Exercise directions
The entries below should appear again in your reply, word for word.

Stored items from a collection
Content starts

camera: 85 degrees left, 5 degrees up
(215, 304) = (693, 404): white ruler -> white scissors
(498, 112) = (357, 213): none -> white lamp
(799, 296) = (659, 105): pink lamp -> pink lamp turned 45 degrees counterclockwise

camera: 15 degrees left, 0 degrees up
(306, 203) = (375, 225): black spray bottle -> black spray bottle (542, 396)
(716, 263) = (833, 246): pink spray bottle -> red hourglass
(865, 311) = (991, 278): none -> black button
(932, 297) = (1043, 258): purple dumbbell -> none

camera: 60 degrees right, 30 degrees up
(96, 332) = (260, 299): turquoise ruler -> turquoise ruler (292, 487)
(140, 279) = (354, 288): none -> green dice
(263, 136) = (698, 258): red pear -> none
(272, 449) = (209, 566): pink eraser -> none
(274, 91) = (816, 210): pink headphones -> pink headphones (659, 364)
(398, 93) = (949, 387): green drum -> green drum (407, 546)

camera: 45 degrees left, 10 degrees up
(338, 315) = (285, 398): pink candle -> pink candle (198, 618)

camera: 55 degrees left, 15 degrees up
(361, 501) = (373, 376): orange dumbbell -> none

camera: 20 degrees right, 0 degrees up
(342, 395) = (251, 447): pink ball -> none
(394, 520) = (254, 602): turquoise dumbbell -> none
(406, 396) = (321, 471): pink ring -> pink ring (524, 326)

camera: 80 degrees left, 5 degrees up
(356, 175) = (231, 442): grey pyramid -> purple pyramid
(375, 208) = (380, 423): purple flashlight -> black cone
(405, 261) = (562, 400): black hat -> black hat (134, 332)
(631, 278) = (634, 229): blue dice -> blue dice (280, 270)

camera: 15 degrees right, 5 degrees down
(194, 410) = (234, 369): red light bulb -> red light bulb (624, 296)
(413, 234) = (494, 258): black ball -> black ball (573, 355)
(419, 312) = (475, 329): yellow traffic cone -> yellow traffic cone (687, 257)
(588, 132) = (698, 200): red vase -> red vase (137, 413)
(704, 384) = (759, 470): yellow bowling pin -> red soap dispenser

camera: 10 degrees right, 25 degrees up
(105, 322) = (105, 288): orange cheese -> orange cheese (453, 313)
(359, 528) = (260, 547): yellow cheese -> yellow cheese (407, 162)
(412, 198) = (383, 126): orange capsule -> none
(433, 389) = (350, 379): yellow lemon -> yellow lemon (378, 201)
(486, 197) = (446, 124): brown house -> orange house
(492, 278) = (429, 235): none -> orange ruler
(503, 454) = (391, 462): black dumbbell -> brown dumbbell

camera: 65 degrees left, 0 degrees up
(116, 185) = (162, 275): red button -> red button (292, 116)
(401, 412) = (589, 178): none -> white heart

Content ends

Result below
camera: 85 degrees left, 5 degrees up
(215, 304) = (693, 404): white ruler -> white scissors
(498, 112) = (357, 213): none -> white lamp
(799, 296) = (659, 105): pink lamp -> pink lamp turned 45 degrees counterclockwise

camera: 15 degrees left, 0 degrees up
(306, 203) = (375, 225): black spray bottle -> black spray bottle (542, 396)
(716, 263) = (833, 246): pink spray bottle -> red hourglass
(865, 311) = (991, 278): none -> black button
(932, 297) = (1043, 258): purple dumbbell -> none

camera: 60 degrees right, 30 degrees up
(96, 332) = (260, 299): turquoise ruler -> turquoise ruler (292, 487)
(140, 279) = (354, 288): none -> green dice
(263, 136) = (698, 258): red pear -> none
(272, 449) = (209, 566): pink eraser -> none
(274, 91) = (816, 210): pink headphones -> pink headphones (659, 364)
(398, 93) = (949, 387): green drum -> green drum (407, 546)

camera: 45 degrees left, 10 degrees up
(338, 315) = (285, 398): pink candle -> pink candle (198, 618)

camera: 55 degrees left, 15 degrees up
(361, 501) = (373, 376): orange dumbbell -> none

camera: 20 degrees right, 0 degrees up
(342, 395) = (251, 447): pink ball -> none
(394, 520) = (254, 602): turquoise dumbbell -> none
(406, 396) = (321, 471): pink ring -> pink ring (524, 326)

camera: 80 degrees left, 5 degrees up
(356, 175) = (231, 442): grey pyramid -> purple pyramid
(375, 208) = (380, 423): purple flashlight -> black cone
(405, 261) = (562, 400): black hat -> black hat (134, 332)
(631, 278) = (634, 229): blue dice -> blue dice (280, 270)

camera: 15 degrees right, 5 degrees down
(194, 410) = (234, 369): red light bulb -> red light bulb (624, 296)
(413, 234) = (494, 258): black ball -> black ball (573, 355)
(419, 312) = (475, 329): yellow traffic cone -> yellow traffic cone (687, 257)
(588, 132) = (698, 200): red vase -> red vase (137, 413)
(704, 384) = (759, 470): yellow bowling pin -> red soap dispenser

camera: 10 degrees right, 25 degrees up
(105, 322) = (105, 288): orange cheese -> orange cheese (453, 313)
(359, 528) = (260, 547): yellow cheese -> yellow cheese (407, 162)
(412, 198) = (383, 126): orange capsule -> none
(433, 389) = (350, 379): yellow lemon -> yellow lemon (378, 201)
(486, 197) = (446, 124): brown house -> orange house
(492, 278) = (429, 235): none -> orange ruler
(503, 454) = (391, 462): black dumbbell -> brown dumbbell

camera: 65 degrees left, 0 degrees up
(116, 185) = (162, 275): red button -> red button (292, 116)
(401, 412) = (589, 178): none -> white heart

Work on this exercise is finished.